Copy the data that appears below exactly. Drop the pictures.
#### Input for this task
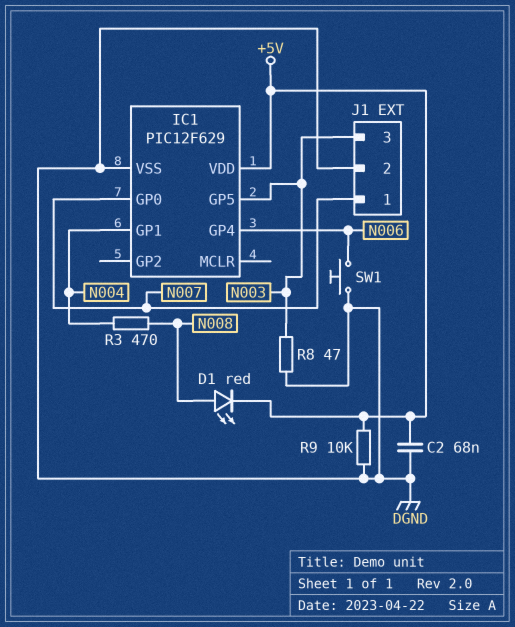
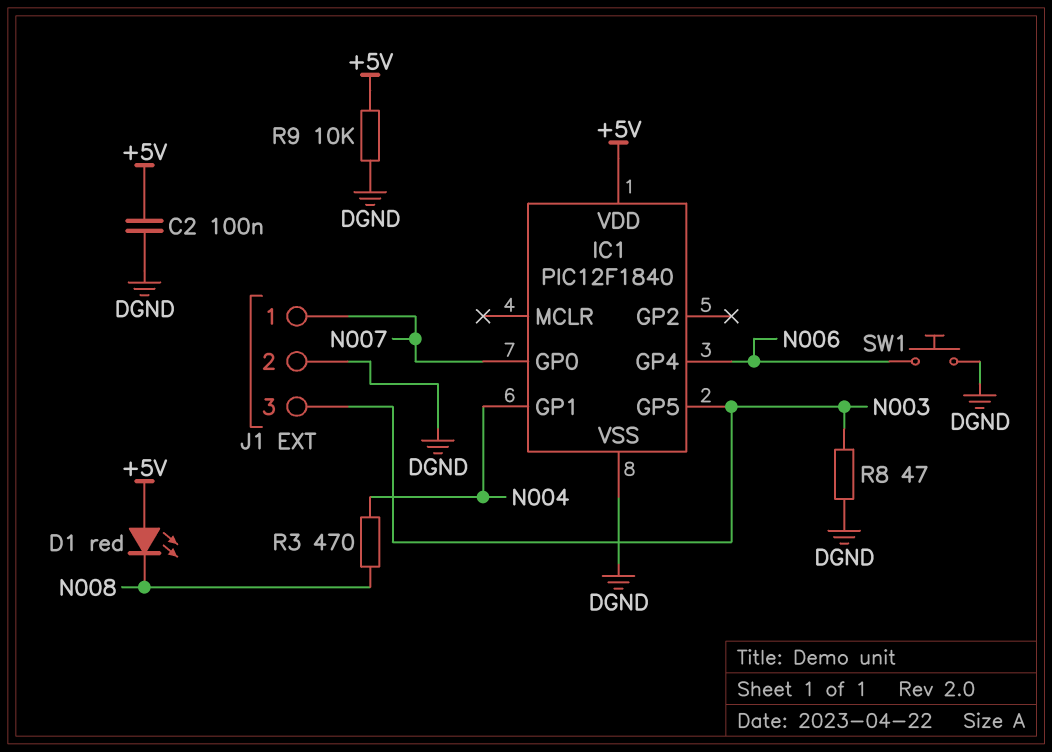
C2: 68nF (+5V, DGND) -> 100nF (+5V, DGND)
D1: LED red (A N008, K +5V) -> LED red (A +5V, K N008)
IC1: PIC12F629 -> PIC12F1840

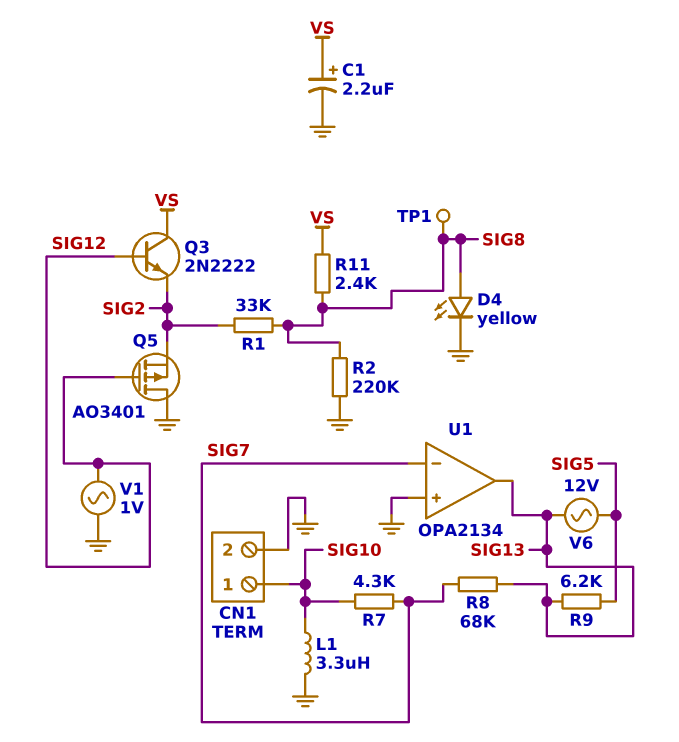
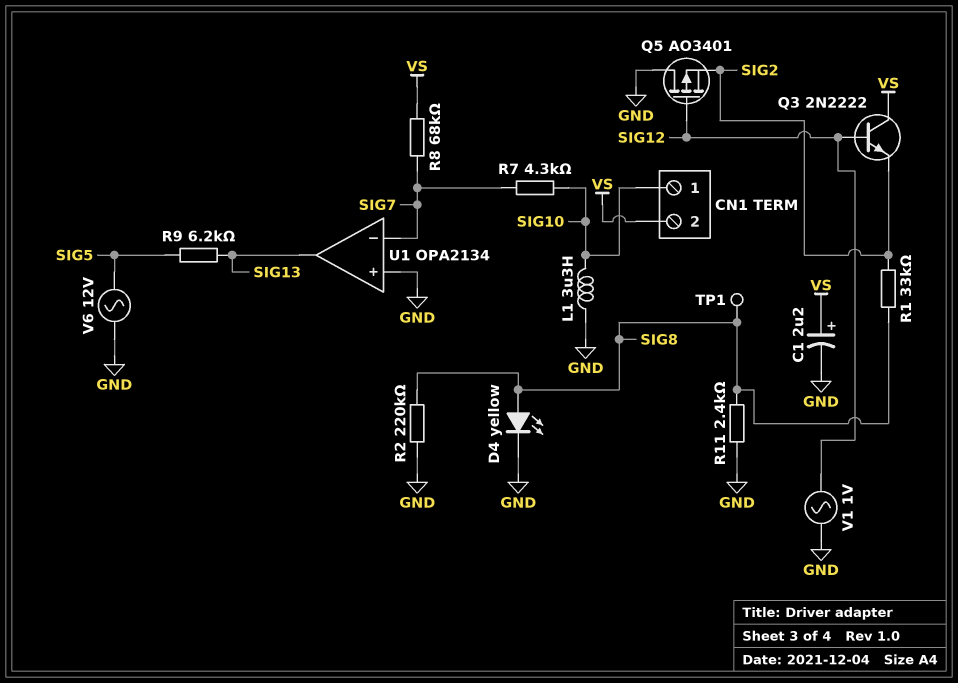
CN1 pin 2: GND -> VS
R8: 68k (SIG7, SIG13) -> 68k (SIG7, VS)
R11: 2.4k (SIG8, VS) -> 2.4k (GND, SIG8)
V6: AC 12V (SIG5, SIG13) -> AC 12V (GND, SIG5)

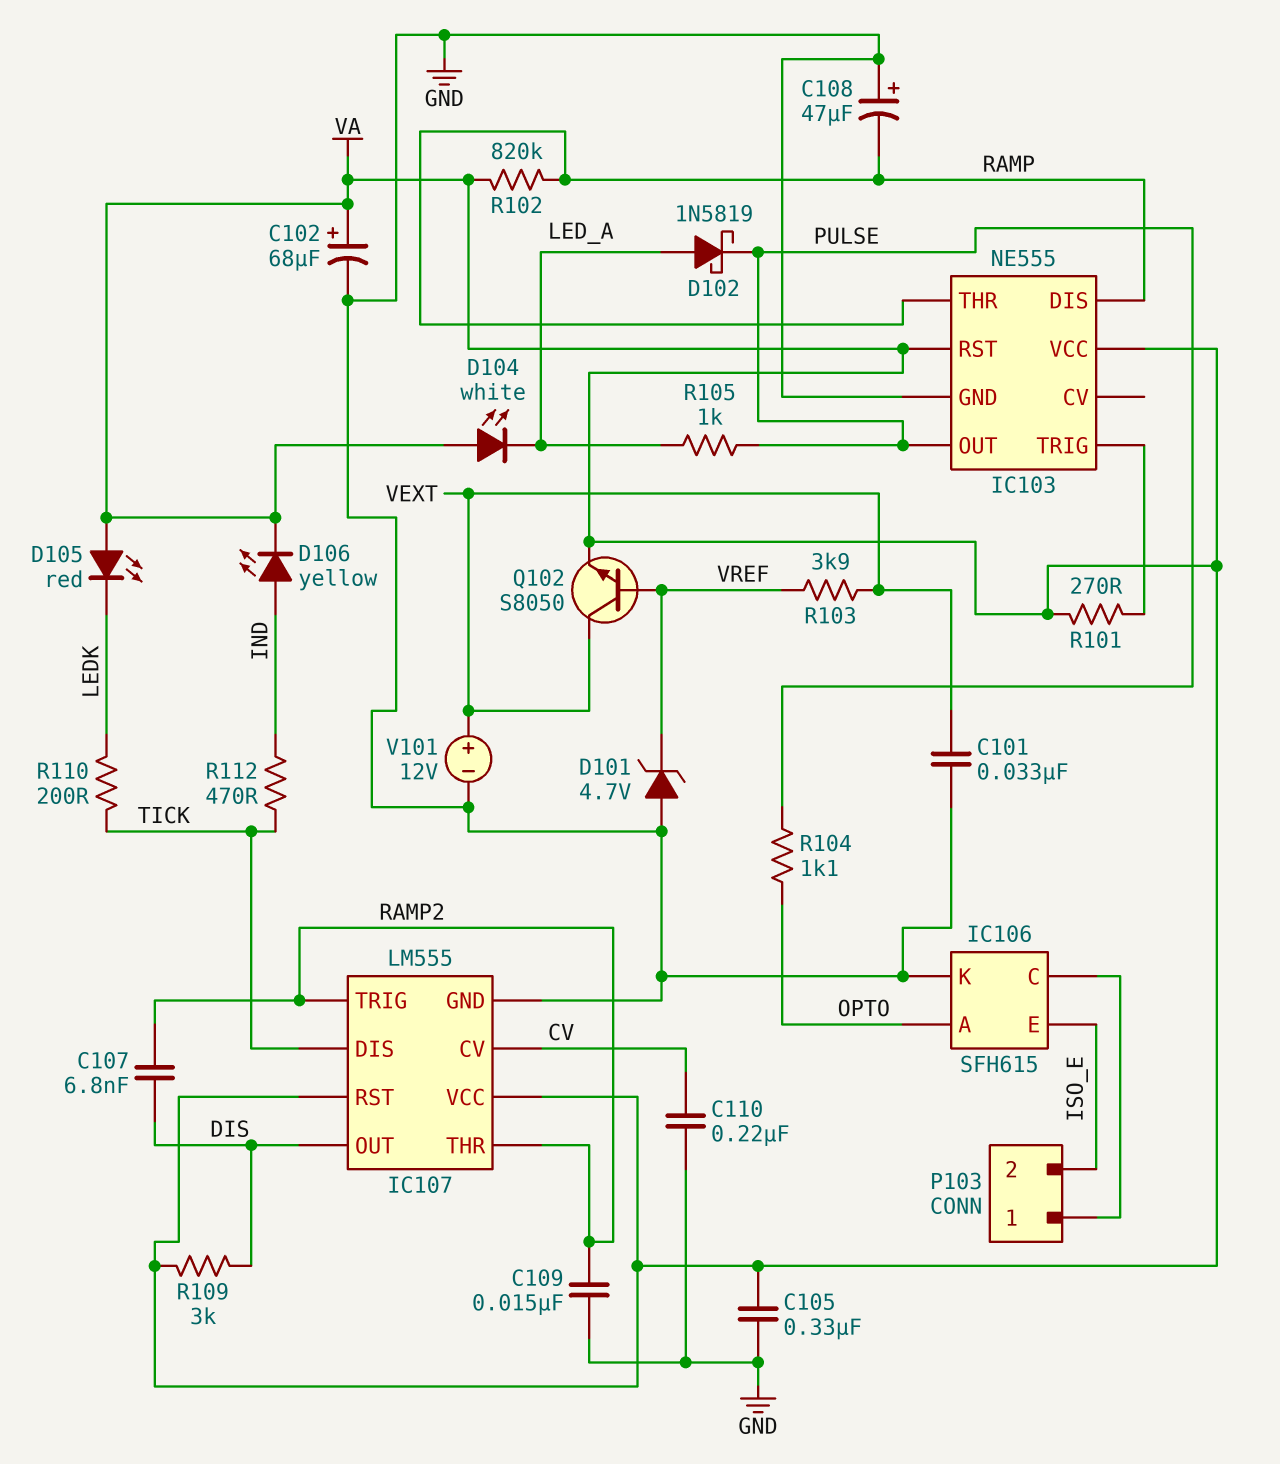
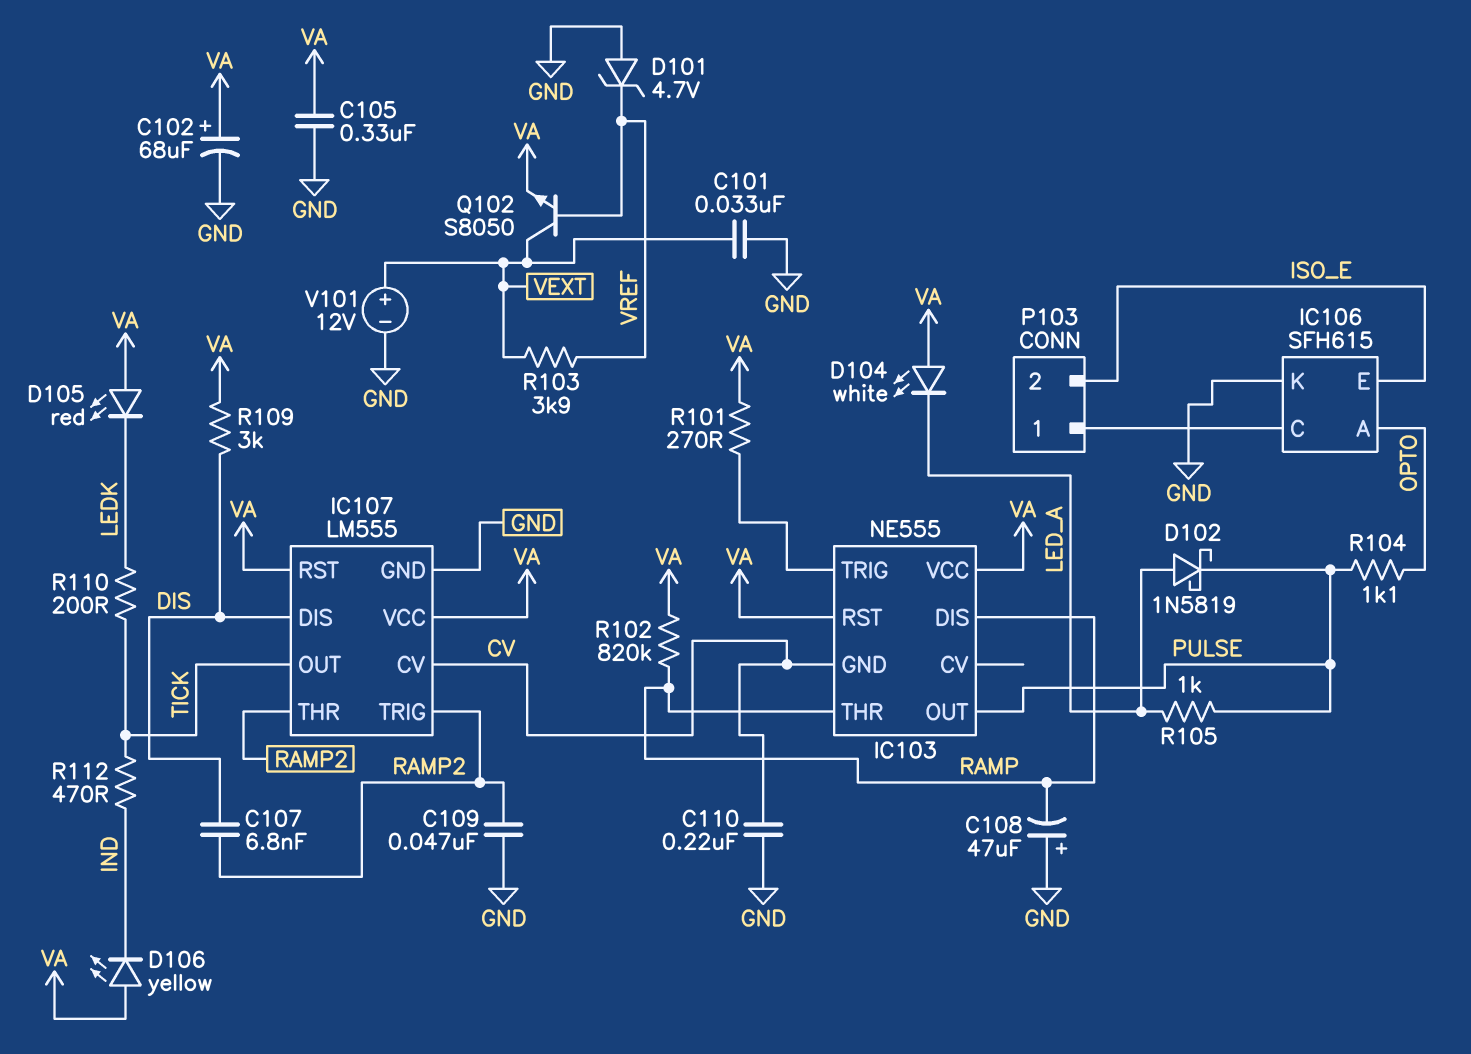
C109: 15nF (GND, RAMP2) -> 47nF (GND, RAMP2)
D106: LED yellow (A IND, K VA) -> LED yellow (A VA, K IND)
IC103 pin GND: GND -> CV
IC107 pin DIS: TICK -> DIS
IC107 pin OUT: DIS -> TICK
########
_Expected output_
C2: 68nF (+5V, DGND) -> 100nF (+5V, DGND)
D1: LED red (A N008, K +5V) -> LED red (A +5V, K N008)
IC1: PIC12F629 -> PIC12F1840

CN1 pin 2: GND -> VS
R8: 68k (SIG7, SIG13) -> 68k (SIG7, VS)
R11: 2.4k (SIG8, VS) -> 2.4k (GND, SIG8)
V6: AC 12V (SIG5, SIG13) -> AC 12V (GND, SIG5)

C109: 15nF (GND, RAMP2) -> 47nF (GND, RAMP2)
D106: LED yellow (A IND, K VA) -> LED yellow (A VA, K IND)
IC103 pin GND: GND -> CV
IC107 pin DIS: TICK -> DIS
IC107 pin OUT: DIS -> TICK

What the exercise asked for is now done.